● Exercise prompt
Reproduce the records below exactly, leaving out any pictures.

[Data to process Boundary: Start]

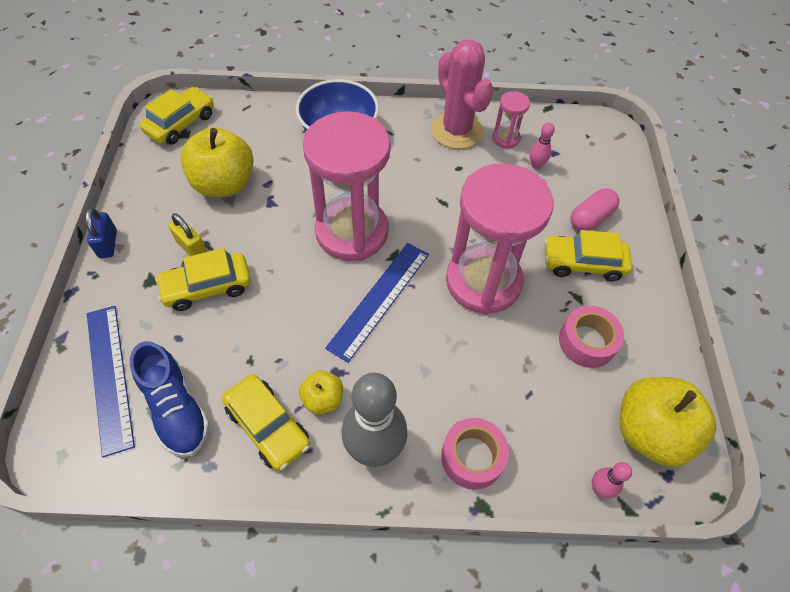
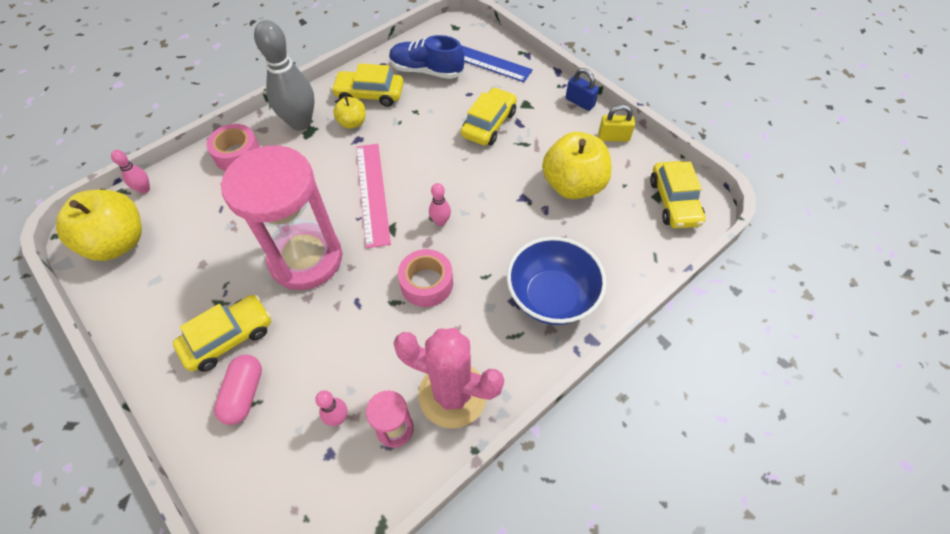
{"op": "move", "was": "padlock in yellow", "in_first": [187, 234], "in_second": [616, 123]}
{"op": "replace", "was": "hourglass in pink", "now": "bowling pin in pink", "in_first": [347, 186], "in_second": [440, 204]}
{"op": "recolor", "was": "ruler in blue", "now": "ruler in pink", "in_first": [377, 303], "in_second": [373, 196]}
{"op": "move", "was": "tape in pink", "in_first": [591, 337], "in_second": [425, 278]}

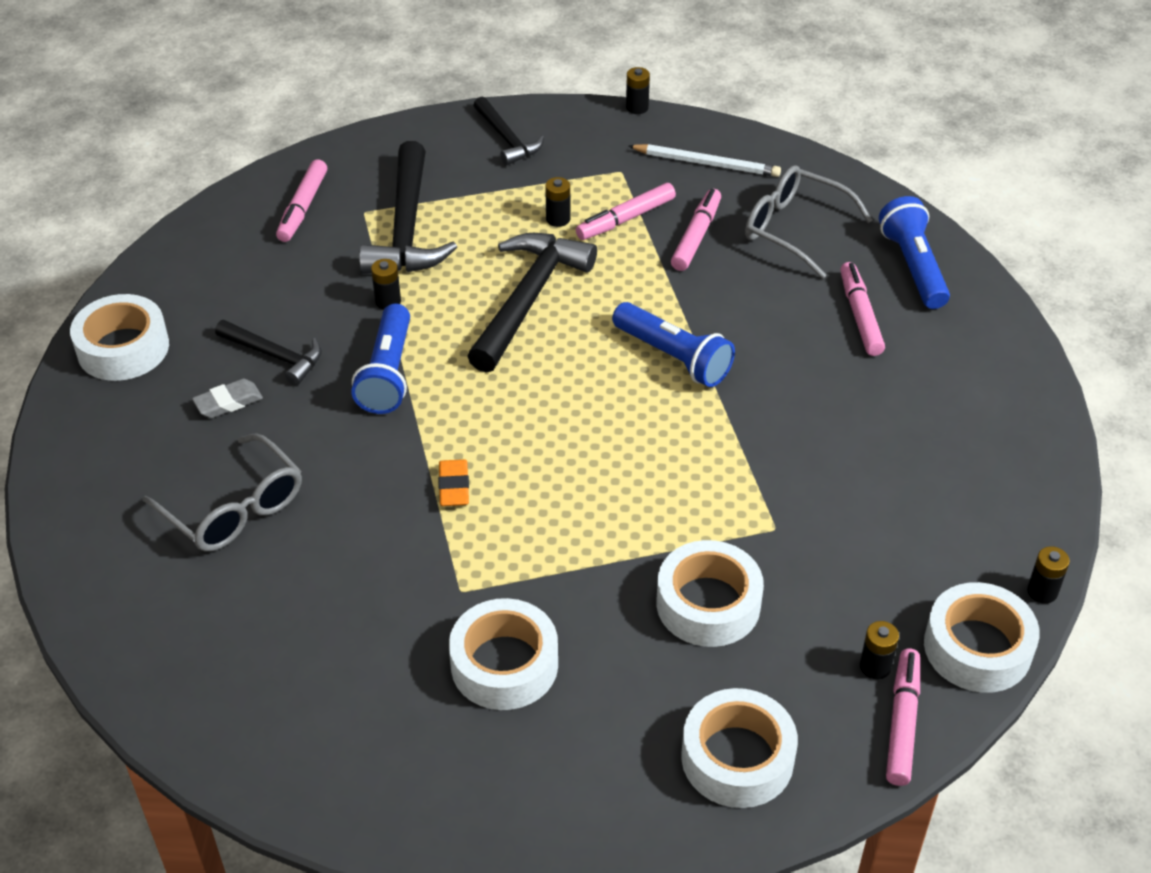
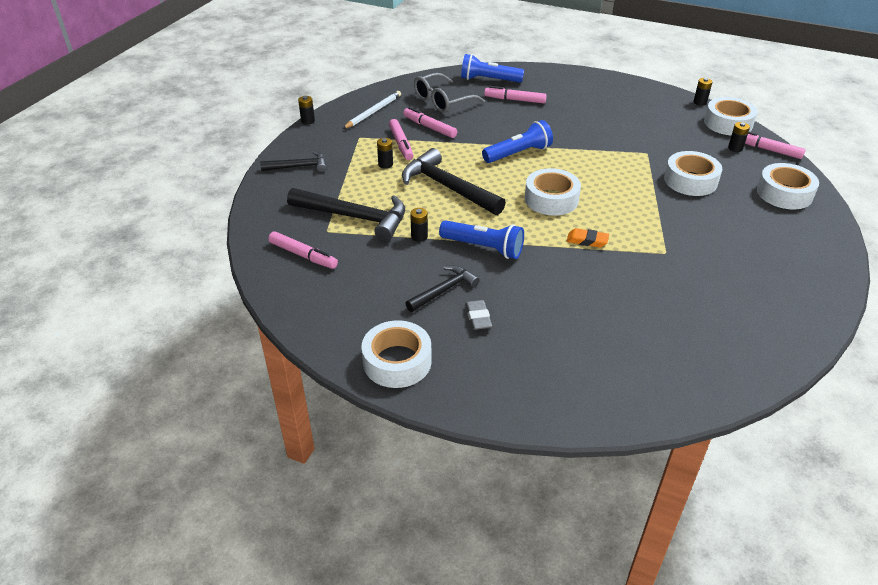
{"op": "delete", "was": "glasses in grey", "in_first": [222, 492]}
{"op": "move", "was": "tape in white", "in_first": [503, 654], "in_second": [553, 192]}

[Data to process Boundary: End]

● Exercise response
{"op": "move", "was": "padlock in yellow", "in_first": [187, 234], "in_second": [616, 123]}
{"op": "replace", "was": "hourglass in pink", "now": "bowling pin in pink", "in_first": [347, 186], "in_second": [440, 204]}
{"op": "recolor", "was": "ruler in blue", "now": "ruler in pink", "in_first": [377, 303], "in_second": [373, 196]}
{"op": "move", "was": "tape in pink", "in_first": [591, 337], "in_second": [425, 278]}

{"op": "delete", "was": "glasses in grey", "in_first": [222, 492]}
{"op": "move", "was": "tape in white", "in_first": [503, 654], "in_second": [553, 192]}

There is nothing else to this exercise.